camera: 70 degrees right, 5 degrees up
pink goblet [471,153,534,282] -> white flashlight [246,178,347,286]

---

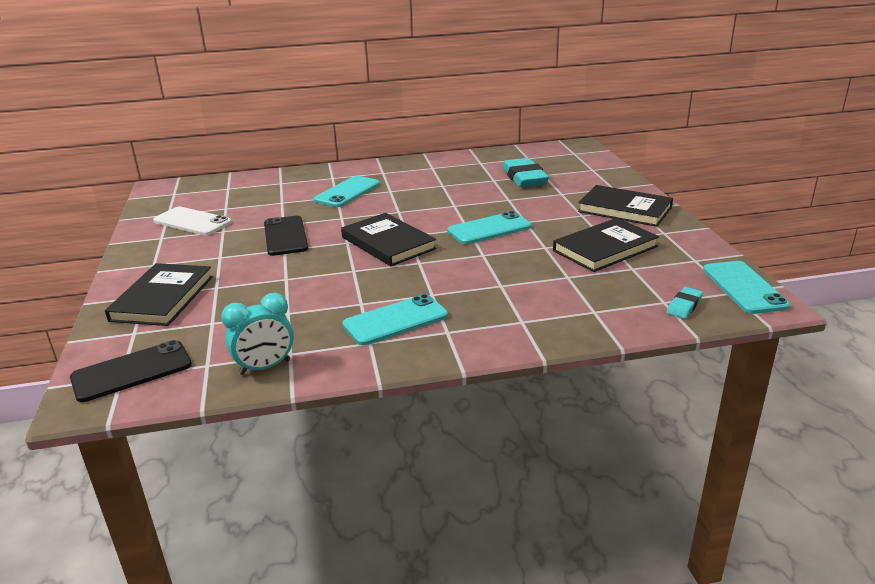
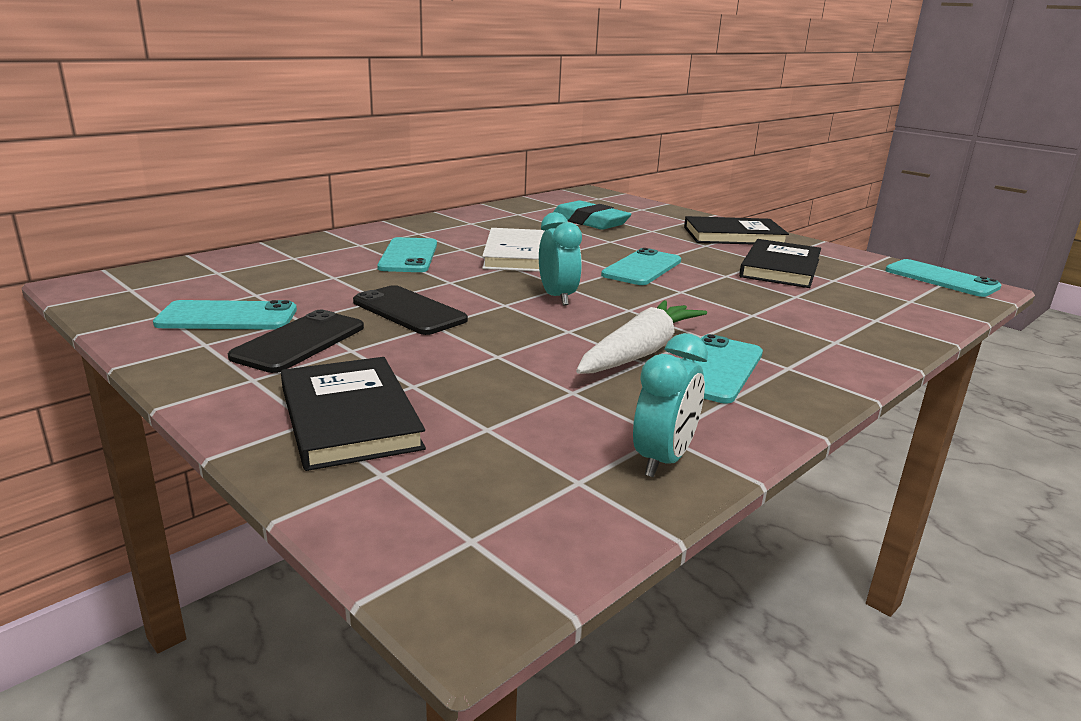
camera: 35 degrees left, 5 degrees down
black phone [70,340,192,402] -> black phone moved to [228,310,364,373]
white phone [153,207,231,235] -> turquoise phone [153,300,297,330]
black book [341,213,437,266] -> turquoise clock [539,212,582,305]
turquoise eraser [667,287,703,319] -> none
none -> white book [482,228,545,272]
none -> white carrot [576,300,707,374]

* _DESCRIPTION OF THE TASK_
Out of the records, collect only those lines that contain the string "book".

* _ANSWER FOR THE TASK_
black book [341,213,437,266] -> turquoise clock [539,212,582,305]
none -> white book [482,228,545,272]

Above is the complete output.